- _Task prompt_: Repeat each entry as written, dropping any picture you find.

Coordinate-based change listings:
──────────
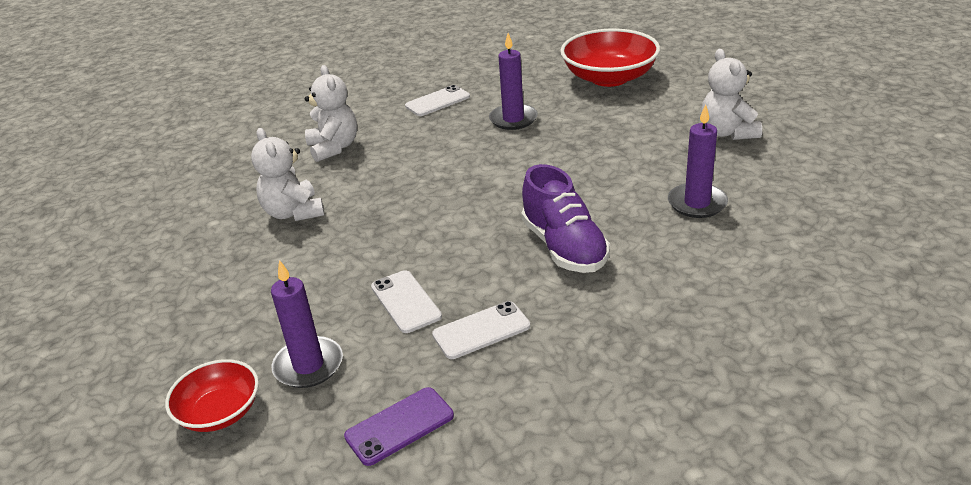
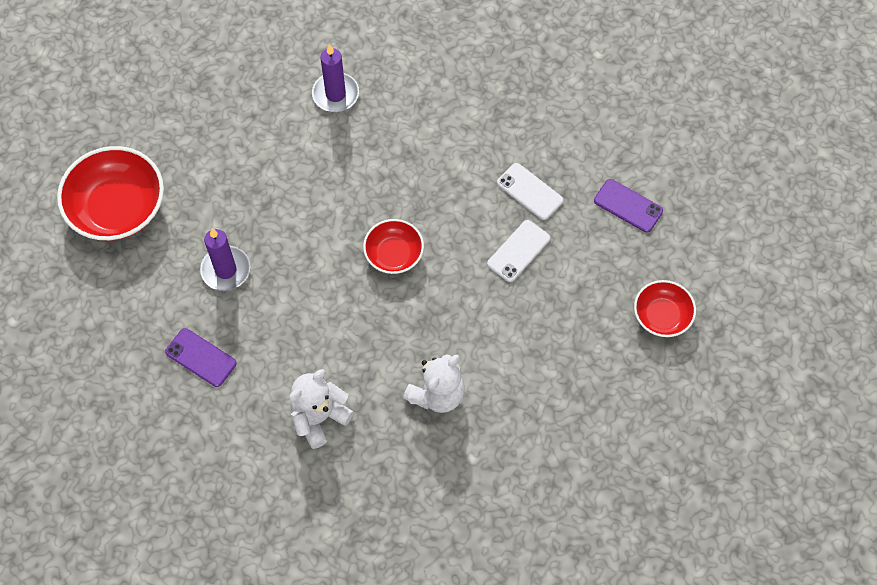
camera: 115 degrees left, 30 degrees up
(308, 365) = (602, 283): purple candle -> none
(437, 101) = (201, 357): white phone -> purple phone
(465, 211) = (394, 254): none -> red bowl
(564, 247) = (420, 168): purple shoe -> none
(727, 133) = (215, 90): white teddy bear -> none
──────────
- _Solution_:
camera: 115 degrees left, 30 degrees up
(308, 365) = (602, 283): purple candle -> none
(437, 101) = (201, 357): white phone -> purple phone
(465, 211) = (394, 254): none -> red bowl
(564, 247) = (420, 168): purple shoe -> none
(727, 133) = (215, 90): white teddy bear -> none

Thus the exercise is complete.